_TASK STATEMENT_
Where a line of the entries holds the string "white", copy that line.

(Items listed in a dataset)
# # #

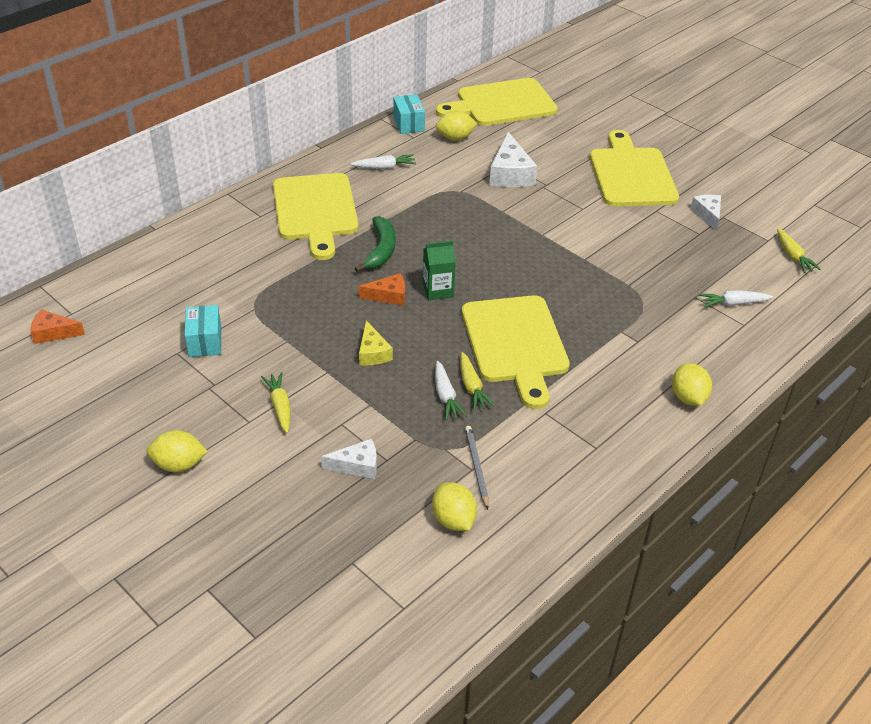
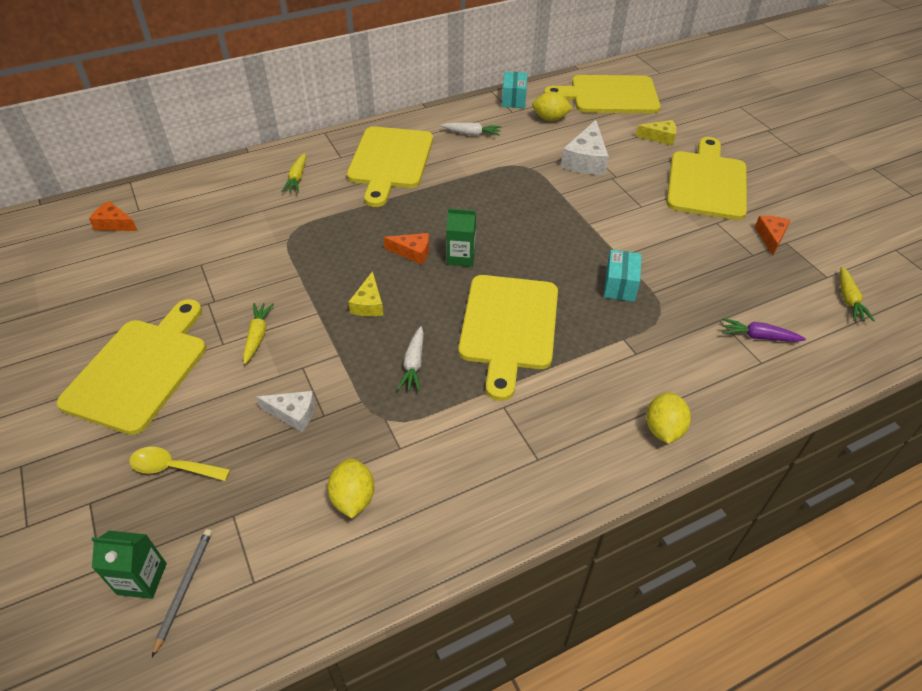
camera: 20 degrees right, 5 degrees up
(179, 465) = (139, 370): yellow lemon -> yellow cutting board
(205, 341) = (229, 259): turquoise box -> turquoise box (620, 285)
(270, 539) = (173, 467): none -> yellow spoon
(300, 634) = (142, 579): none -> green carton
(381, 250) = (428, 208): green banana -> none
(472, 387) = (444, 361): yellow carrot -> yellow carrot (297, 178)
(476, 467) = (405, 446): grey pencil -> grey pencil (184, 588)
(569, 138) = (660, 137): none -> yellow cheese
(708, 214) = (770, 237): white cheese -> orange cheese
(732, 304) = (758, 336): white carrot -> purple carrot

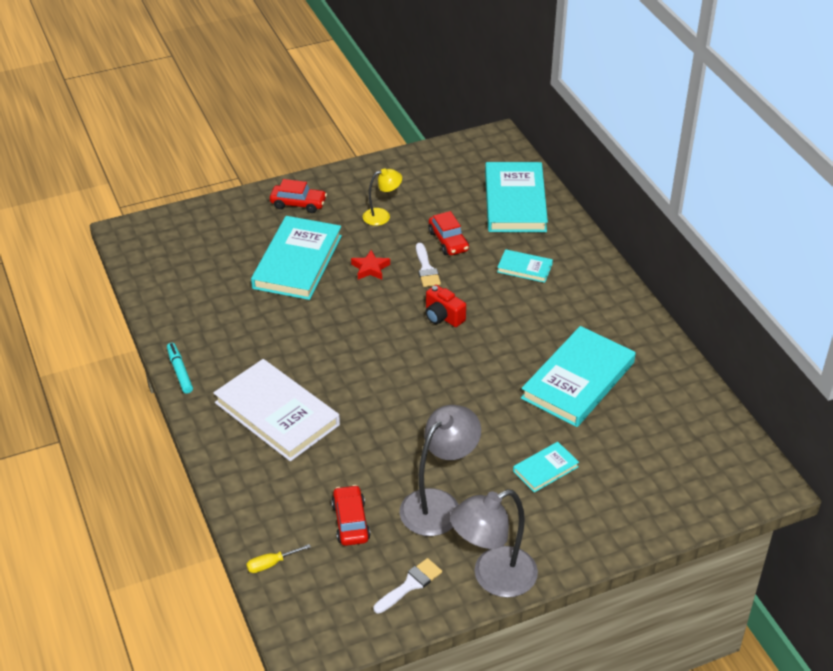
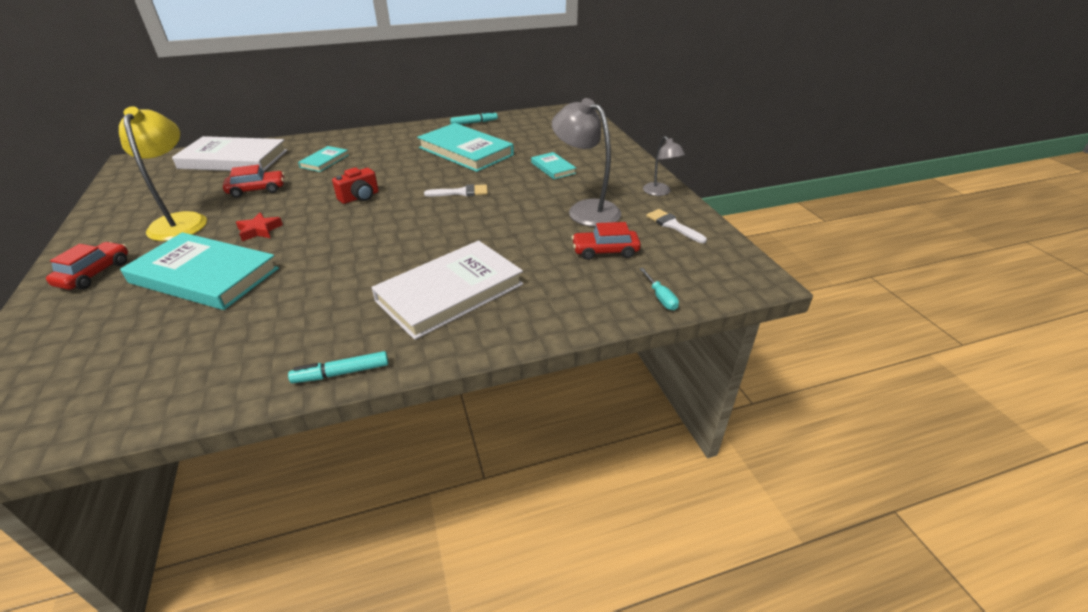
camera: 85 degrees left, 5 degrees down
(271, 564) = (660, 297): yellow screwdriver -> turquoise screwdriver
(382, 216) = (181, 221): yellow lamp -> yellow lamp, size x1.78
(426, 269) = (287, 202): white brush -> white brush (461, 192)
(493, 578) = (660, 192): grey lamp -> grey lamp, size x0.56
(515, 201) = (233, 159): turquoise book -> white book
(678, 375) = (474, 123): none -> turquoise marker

# # #

_ANSWER_
(708, 214) = (770, 237): white cheese -> orange cheese
(732, 304) = (758, 336): white carrot -> purple carrot
(426, 269) = (287, 202): white brush -> white brush (461, 192)
(515, 201) = (233, 159): turquoise book -> white book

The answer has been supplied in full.